-- Task inputs follows --
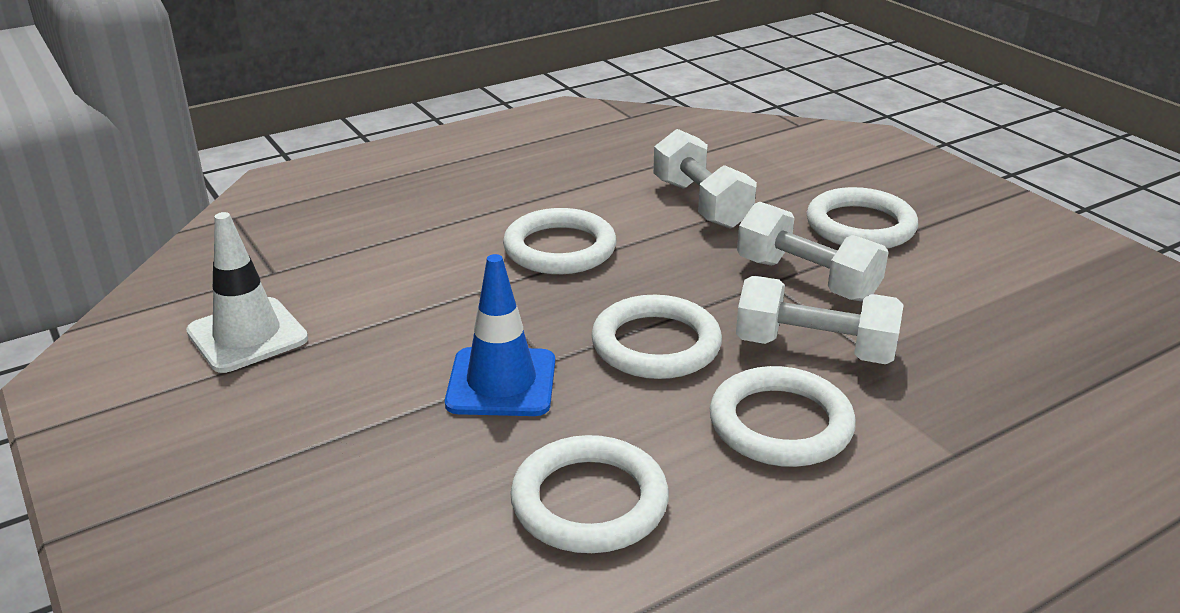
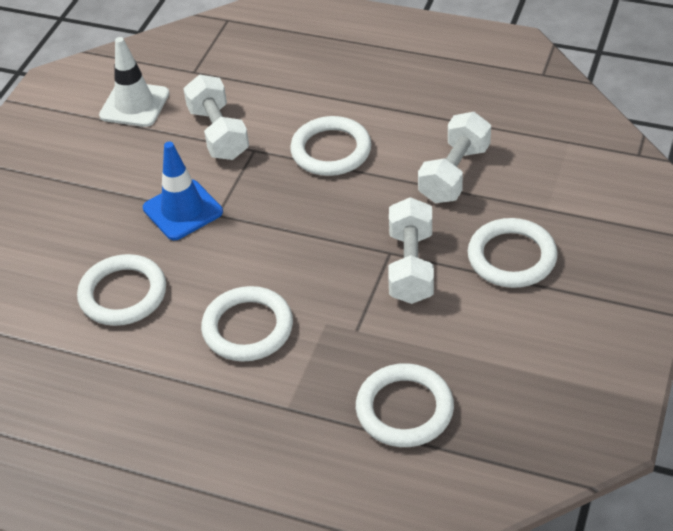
camera: 55 degrees right, 15 degrees up
(656, 344) = (273, 243): white ring -> white ring (404, 409)
(814, 349) = (334, 306): white dumbbell -> white dumbbell (218, 133)

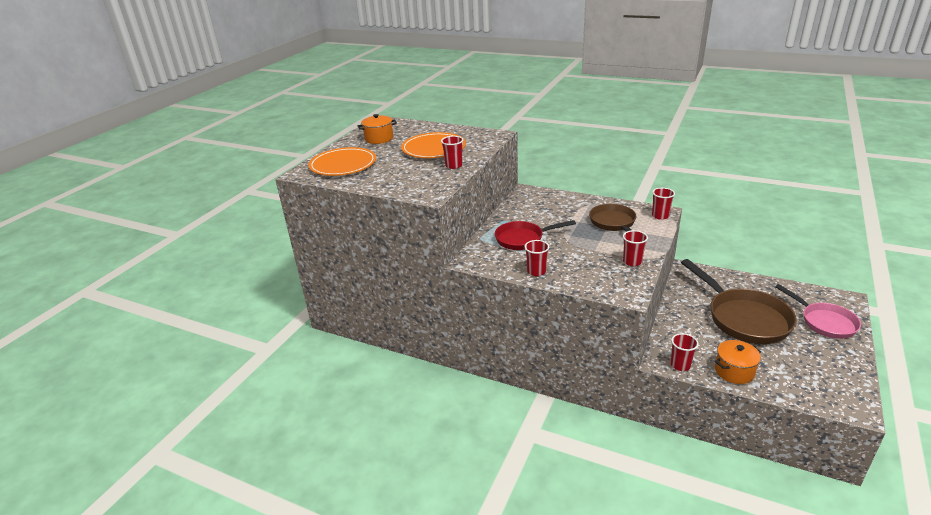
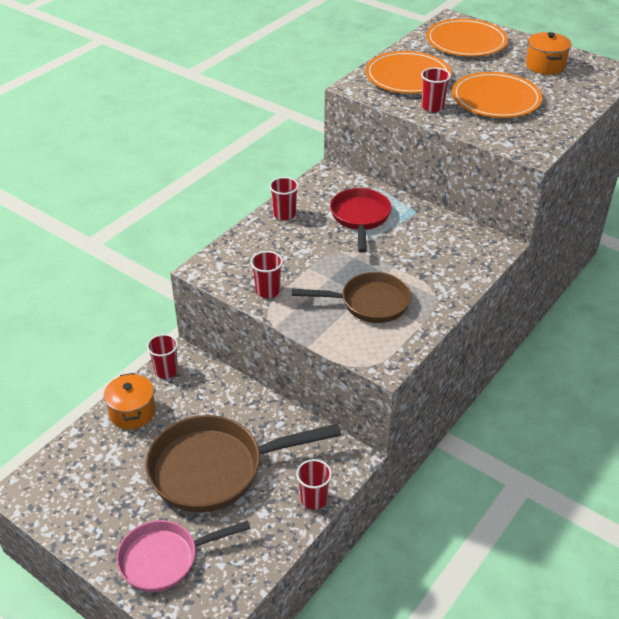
camera: 100 degrees right, 10 degrees up
(408, 178) = (408, 76): none -> orange plate
(660, 216) = (373, 356): red cup -> red cup (313, 499)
-- Task inputs concluded --
• Directions:
Among the records, how many lines include the string "camera"? State the number and add nothing.

• The completed task:
2